### PROMPT
Search the records below for the string "plus", and report each line that contains it.
STORED DATA below:
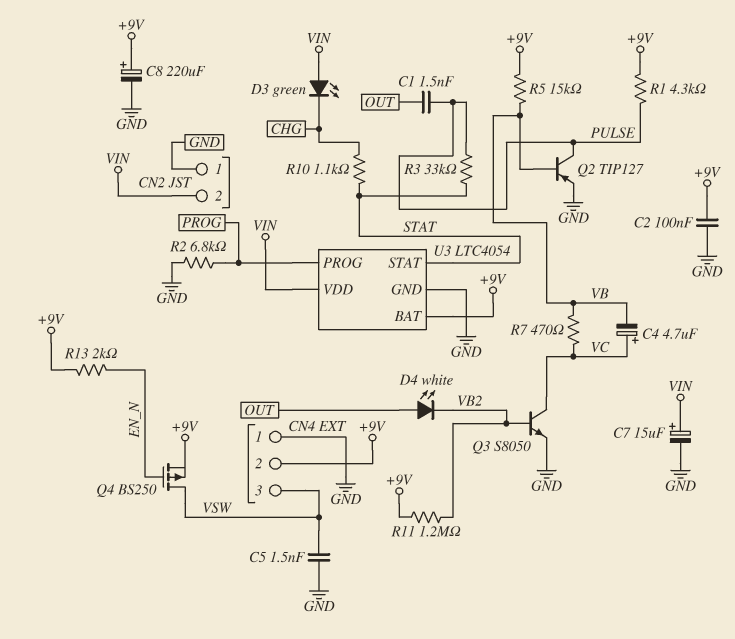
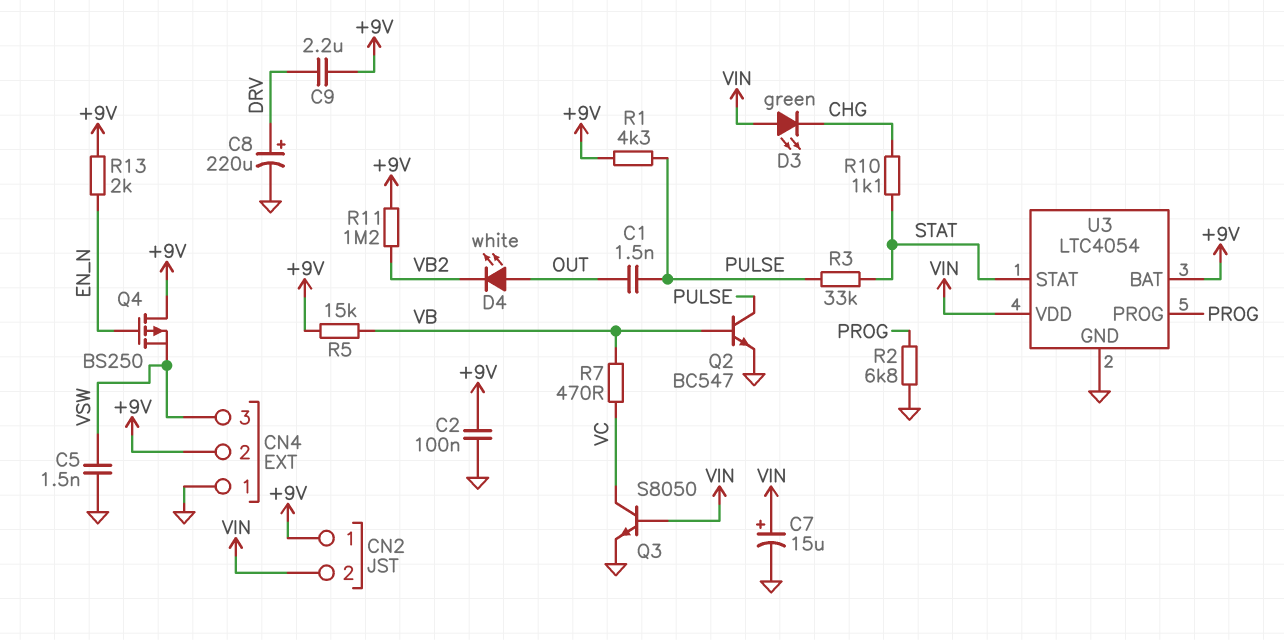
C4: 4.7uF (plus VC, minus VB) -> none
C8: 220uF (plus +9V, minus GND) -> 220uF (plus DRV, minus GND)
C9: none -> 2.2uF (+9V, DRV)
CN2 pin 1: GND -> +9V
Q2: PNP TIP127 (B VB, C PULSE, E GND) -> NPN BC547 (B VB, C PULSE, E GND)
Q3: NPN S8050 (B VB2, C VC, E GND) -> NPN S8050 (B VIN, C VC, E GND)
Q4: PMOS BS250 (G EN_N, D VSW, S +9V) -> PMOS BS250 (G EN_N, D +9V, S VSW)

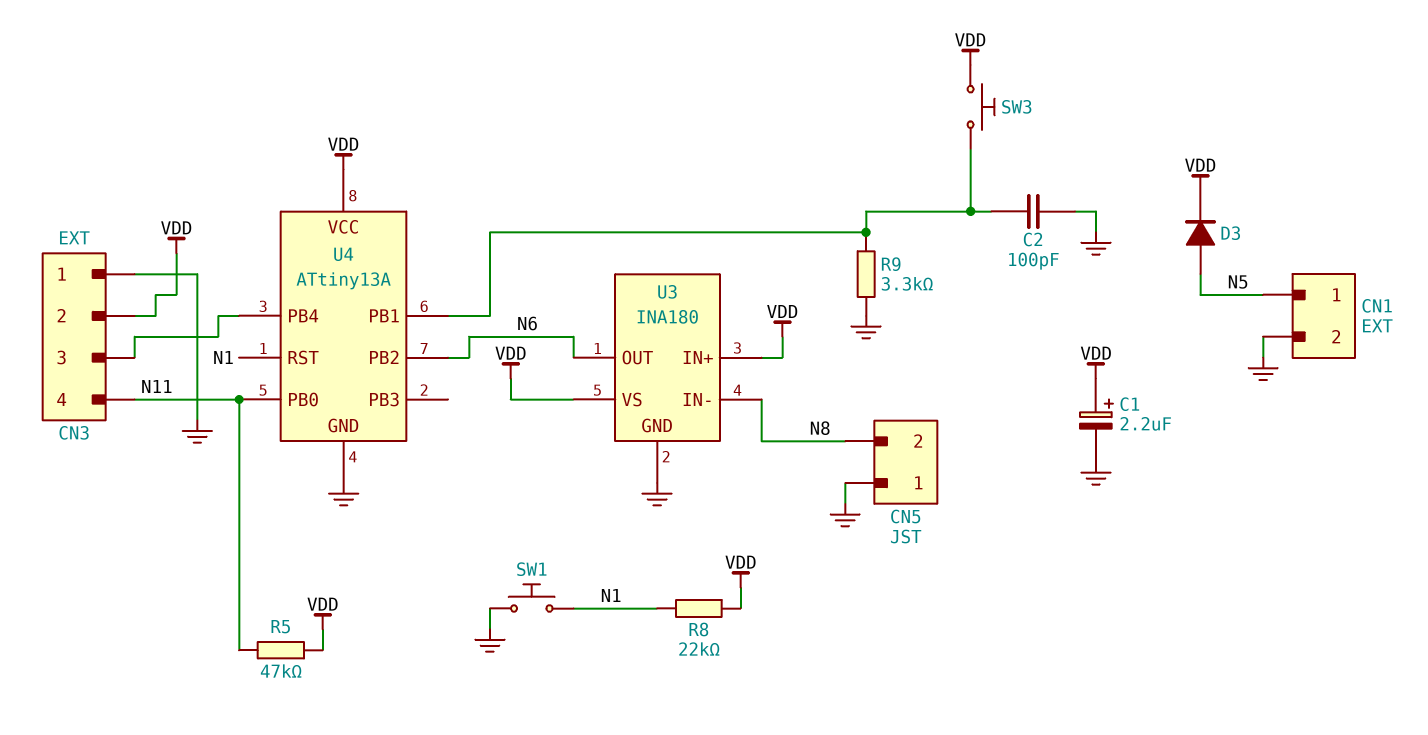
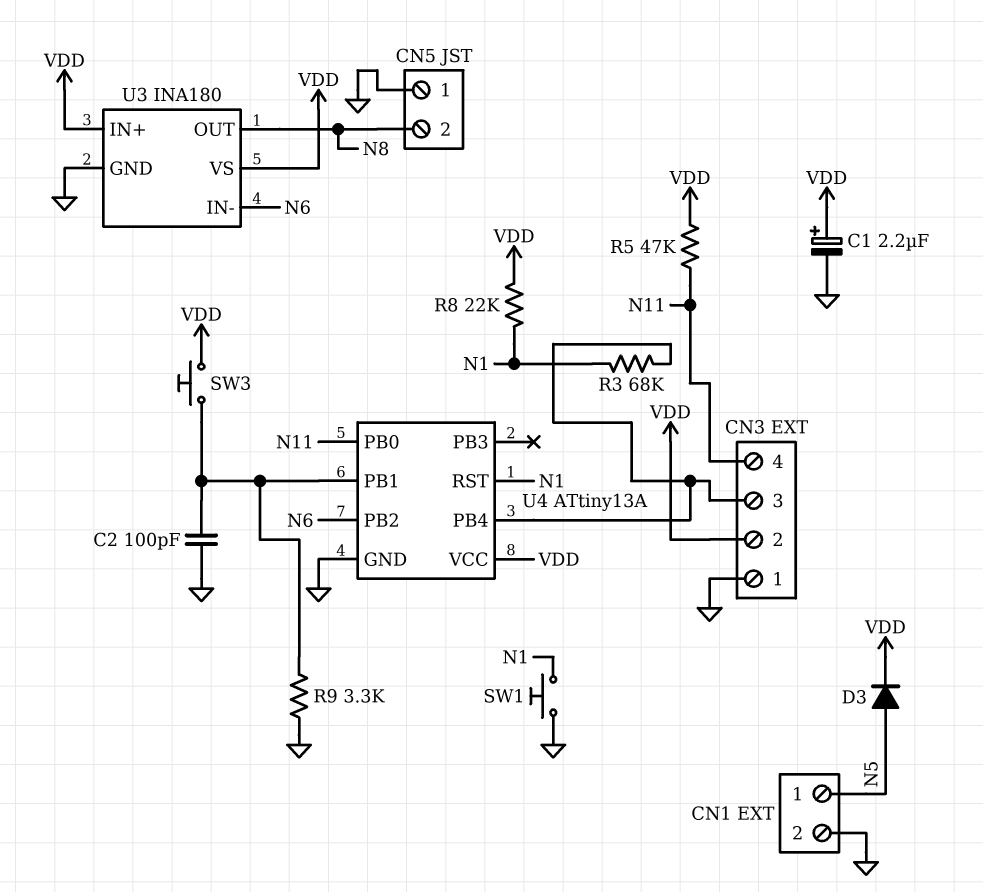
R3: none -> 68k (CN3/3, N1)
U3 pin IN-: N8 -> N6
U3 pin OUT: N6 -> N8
End of STORED DATA.
### REPLY
C4: 4.7uF (plus VC, minus VB) -> none
C8: 220uF (plus +9V, minus GND) -> 220uF (plus DRV, minus GND)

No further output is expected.